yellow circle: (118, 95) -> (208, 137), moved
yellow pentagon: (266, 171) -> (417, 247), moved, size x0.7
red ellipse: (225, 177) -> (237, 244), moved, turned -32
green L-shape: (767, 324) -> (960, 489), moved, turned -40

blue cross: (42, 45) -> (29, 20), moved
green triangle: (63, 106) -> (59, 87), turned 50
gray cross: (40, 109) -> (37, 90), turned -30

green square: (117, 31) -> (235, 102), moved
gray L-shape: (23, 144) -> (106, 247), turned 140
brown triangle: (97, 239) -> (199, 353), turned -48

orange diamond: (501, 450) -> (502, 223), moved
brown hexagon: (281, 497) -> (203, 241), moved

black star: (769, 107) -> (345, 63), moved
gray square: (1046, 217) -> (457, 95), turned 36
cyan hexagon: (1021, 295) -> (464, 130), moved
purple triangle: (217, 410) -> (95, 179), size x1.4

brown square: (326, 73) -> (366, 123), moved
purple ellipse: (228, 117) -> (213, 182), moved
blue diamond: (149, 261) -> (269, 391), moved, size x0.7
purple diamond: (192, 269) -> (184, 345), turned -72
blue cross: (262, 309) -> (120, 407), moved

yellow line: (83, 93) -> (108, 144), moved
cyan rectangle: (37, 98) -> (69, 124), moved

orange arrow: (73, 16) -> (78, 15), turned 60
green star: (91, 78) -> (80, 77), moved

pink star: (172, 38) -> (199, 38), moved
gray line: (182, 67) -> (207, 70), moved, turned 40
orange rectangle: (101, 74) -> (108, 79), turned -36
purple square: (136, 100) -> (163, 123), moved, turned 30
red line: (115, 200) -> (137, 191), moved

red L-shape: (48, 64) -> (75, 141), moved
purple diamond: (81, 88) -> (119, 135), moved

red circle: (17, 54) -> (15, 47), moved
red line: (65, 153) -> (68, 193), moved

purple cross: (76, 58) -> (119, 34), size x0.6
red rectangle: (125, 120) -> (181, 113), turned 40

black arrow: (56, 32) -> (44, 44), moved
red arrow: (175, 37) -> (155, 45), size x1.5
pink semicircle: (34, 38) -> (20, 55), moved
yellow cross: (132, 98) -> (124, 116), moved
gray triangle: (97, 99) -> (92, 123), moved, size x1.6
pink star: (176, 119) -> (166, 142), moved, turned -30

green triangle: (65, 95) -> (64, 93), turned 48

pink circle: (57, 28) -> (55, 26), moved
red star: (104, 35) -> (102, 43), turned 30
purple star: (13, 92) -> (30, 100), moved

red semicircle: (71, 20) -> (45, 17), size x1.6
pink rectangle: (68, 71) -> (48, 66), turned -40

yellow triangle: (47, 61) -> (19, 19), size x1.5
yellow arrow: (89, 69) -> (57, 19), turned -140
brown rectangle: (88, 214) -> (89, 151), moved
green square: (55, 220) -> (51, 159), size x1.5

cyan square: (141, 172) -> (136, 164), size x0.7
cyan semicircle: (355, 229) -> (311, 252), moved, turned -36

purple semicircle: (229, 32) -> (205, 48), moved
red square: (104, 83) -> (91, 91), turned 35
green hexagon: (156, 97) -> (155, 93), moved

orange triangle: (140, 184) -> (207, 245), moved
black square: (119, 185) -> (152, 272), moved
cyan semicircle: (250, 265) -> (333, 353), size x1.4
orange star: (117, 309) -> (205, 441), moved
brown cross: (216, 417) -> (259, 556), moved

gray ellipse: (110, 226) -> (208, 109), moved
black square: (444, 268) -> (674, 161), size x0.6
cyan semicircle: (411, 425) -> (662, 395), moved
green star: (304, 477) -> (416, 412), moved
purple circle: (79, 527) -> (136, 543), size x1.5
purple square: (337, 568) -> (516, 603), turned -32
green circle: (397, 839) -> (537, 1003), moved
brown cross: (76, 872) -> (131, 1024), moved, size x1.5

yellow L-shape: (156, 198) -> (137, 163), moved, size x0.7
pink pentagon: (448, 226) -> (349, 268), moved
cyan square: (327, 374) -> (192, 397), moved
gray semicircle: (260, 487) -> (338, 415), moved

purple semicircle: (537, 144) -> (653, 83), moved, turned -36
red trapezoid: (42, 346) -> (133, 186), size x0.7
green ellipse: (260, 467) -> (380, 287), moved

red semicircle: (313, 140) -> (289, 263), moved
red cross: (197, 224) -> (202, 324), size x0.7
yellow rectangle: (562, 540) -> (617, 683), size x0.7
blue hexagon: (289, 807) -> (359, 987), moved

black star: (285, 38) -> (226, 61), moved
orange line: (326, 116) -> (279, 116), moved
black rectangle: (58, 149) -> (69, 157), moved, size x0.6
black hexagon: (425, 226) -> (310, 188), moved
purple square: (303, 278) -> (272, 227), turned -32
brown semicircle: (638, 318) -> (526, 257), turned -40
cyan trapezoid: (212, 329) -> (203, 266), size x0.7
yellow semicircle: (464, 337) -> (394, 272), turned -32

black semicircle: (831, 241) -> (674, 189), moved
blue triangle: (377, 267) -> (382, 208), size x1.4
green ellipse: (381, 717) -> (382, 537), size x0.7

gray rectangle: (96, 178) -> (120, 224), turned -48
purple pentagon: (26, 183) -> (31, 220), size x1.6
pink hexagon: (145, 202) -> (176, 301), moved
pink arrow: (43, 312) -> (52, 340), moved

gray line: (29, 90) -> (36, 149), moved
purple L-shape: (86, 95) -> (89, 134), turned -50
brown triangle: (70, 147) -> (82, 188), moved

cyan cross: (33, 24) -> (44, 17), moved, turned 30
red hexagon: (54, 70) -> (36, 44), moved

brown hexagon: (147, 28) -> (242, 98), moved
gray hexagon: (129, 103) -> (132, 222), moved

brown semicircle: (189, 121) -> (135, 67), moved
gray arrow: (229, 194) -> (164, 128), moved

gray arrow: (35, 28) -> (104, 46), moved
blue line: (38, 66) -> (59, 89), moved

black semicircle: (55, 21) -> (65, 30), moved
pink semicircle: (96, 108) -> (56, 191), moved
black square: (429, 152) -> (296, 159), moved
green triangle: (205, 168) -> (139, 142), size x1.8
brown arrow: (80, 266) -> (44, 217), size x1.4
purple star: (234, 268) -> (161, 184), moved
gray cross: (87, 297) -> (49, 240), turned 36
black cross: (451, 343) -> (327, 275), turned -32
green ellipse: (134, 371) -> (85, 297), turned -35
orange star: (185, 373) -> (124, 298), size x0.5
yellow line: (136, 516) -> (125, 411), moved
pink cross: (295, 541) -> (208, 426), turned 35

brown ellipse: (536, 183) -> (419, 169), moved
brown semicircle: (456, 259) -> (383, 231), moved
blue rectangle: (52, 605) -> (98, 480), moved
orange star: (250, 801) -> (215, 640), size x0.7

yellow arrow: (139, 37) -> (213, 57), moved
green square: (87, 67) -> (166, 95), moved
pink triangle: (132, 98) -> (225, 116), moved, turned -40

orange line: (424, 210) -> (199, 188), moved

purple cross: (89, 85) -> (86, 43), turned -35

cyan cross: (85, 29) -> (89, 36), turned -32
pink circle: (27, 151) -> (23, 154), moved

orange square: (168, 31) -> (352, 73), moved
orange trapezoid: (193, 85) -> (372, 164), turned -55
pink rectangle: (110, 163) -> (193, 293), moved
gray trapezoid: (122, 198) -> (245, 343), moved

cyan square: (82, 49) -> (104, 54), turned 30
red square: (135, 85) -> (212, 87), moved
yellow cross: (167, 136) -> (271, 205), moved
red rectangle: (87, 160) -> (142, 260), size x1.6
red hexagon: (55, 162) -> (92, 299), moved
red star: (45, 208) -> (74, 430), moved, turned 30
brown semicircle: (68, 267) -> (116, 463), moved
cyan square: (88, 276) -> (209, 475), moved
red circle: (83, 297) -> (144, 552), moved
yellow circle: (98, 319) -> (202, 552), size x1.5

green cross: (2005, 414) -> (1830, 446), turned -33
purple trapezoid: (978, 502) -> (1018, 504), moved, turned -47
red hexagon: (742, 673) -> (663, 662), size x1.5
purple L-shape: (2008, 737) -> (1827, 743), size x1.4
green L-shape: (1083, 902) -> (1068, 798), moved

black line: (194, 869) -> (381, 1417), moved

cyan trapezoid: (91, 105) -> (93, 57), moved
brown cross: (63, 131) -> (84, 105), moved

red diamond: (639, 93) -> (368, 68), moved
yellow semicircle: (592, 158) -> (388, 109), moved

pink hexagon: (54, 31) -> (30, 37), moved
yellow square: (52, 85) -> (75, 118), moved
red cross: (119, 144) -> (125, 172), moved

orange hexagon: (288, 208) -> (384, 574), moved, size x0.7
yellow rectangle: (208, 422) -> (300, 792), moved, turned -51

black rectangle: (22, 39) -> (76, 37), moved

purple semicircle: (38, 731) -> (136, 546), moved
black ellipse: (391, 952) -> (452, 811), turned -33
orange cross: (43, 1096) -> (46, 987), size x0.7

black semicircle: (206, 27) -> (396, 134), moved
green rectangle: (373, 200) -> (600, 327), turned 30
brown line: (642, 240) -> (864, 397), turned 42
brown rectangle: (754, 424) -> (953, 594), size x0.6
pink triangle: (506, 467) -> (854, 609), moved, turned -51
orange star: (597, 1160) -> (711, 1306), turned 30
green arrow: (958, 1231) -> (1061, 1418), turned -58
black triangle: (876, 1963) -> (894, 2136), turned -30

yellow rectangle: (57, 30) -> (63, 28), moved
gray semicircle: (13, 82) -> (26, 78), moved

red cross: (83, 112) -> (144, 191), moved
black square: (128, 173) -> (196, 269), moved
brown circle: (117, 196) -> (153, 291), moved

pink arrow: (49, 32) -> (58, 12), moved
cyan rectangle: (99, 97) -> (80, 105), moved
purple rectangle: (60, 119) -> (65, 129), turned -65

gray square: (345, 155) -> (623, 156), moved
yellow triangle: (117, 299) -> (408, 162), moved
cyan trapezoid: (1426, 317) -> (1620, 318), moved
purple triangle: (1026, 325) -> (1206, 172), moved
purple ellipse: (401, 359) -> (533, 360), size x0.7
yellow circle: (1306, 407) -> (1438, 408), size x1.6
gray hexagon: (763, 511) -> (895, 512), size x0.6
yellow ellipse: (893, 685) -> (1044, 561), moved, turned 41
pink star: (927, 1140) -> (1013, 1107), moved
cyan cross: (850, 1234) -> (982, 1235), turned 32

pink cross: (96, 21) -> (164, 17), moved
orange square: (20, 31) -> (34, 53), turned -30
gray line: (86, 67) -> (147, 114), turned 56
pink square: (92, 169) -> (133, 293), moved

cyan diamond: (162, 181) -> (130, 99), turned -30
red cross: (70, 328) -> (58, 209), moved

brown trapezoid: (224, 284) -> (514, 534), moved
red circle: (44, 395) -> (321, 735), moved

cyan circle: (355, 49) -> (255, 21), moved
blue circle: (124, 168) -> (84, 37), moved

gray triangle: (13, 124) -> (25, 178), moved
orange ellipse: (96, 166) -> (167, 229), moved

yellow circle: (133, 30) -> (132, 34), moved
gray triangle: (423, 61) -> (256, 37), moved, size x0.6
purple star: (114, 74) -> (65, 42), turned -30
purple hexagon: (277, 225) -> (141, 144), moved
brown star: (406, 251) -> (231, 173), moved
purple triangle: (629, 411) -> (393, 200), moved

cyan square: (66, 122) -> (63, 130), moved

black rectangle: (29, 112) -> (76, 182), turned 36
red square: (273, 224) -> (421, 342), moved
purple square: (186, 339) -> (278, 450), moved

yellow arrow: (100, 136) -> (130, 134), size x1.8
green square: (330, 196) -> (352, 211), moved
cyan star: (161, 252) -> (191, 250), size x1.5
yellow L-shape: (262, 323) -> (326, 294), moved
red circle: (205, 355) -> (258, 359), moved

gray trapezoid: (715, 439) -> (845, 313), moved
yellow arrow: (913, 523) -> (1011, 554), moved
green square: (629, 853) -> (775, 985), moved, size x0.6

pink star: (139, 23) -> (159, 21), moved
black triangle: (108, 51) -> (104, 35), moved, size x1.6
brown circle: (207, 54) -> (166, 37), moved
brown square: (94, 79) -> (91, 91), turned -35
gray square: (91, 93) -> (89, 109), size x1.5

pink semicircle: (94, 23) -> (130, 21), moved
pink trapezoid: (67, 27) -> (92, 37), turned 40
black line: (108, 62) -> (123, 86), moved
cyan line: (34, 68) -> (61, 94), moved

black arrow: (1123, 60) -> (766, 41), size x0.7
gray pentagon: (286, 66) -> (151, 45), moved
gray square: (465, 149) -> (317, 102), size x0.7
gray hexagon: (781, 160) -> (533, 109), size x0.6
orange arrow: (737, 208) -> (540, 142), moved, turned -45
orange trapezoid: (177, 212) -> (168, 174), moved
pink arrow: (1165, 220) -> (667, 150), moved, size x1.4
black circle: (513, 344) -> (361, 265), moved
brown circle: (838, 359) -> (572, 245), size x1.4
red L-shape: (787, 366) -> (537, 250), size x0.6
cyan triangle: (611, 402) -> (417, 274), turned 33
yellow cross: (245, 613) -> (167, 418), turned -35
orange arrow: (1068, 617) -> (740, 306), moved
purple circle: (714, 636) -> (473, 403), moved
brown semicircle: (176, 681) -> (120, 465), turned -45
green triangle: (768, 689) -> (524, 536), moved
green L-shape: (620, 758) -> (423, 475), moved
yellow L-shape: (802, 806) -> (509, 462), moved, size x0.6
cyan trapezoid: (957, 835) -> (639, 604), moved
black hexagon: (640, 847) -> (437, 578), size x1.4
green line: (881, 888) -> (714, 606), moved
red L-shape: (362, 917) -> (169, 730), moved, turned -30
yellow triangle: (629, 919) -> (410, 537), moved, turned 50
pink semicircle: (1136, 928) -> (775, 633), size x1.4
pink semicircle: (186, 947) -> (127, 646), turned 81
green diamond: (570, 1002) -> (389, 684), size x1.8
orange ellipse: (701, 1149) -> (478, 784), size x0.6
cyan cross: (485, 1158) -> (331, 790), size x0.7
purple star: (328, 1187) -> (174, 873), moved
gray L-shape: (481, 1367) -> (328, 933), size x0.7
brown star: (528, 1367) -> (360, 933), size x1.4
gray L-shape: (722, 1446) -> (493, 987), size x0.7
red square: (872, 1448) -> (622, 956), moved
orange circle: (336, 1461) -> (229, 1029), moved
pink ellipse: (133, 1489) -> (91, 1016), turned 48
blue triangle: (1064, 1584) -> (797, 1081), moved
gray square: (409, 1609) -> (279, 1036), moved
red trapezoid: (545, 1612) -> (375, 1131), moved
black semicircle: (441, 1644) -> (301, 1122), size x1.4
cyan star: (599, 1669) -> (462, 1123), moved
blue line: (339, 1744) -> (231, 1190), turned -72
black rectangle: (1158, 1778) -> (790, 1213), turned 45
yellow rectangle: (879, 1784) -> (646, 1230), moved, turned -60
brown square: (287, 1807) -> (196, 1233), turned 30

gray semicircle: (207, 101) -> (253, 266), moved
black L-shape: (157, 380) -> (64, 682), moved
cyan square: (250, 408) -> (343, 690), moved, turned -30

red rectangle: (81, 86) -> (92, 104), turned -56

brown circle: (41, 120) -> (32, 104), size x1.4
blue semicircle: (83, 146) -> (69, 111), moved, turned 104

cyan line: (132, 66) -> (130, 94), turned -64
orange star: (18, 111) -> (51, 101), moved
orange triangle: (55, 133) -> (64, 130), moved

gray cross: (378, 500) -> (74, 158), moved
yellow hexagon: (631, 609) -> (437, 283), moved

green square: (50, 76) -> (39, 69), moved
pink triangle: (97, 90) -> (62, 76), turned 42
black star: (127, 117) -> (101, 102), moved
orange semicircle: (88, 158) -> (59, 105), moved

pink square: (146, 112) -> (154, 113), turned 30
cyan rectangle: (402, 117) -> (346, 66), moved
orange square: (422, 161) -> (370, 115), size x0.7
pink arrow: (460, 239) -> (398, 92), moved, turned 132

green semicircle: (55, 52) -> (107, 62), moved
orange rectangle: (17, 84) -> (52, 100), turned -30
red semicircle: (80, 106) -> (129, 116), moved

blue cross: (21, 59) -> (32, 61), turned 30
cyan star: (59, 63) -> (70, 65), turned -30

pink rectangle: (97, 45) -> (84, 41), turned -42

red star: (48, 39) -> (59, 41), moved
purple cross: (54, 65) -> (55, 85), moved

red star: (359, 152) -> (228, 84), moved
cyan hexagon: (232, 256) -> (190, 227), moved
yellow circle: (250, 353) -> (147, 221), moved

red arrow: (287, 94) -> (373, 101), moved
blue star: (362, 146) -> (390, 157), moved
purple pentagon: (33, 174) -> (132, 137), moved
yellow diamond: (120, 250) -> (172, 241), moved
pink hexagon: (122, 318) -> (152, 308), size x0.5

________

What you need to do: Going back to the entries above, set down exactly the lines that begin at the one with "black star: (127, 117) -> (101, 102), moved" and end at the one with "purple cross: (54, 65) -> (55, 85), moved", both included, and nothing else.

Solution to the exercise:
black star: (127, 117) -> (101, 102), moved
orange semicircle: (88, 158) -> (59, 105), moved

pink square: (146, 112) -> (154, 113), turned 30
cyan rectangle: (402, 117) -> (346, 66), moved
orange square: (422, 161) -> (370, 115), size x0.7
pink arrow: (460, 239) -> (398, 92), moved, turned 132

green semicircle: (55, 52) -> (107, 62), moved
orange rectangle: (17, 84) -> (52, 100), turned -30
red semicircle: (80, 106) -> (129, 116), moved

blue cross: (21, 59) -> (32, 61), turned 30
cyan star: (59, 63) -> (70, 65), turned -30

pink rectangle: (97, 45) -> (84, 41), turned -42

red star: (48, 39) -> (59, 41), moved
purple cross: (54, 65) -> (55, 85), moved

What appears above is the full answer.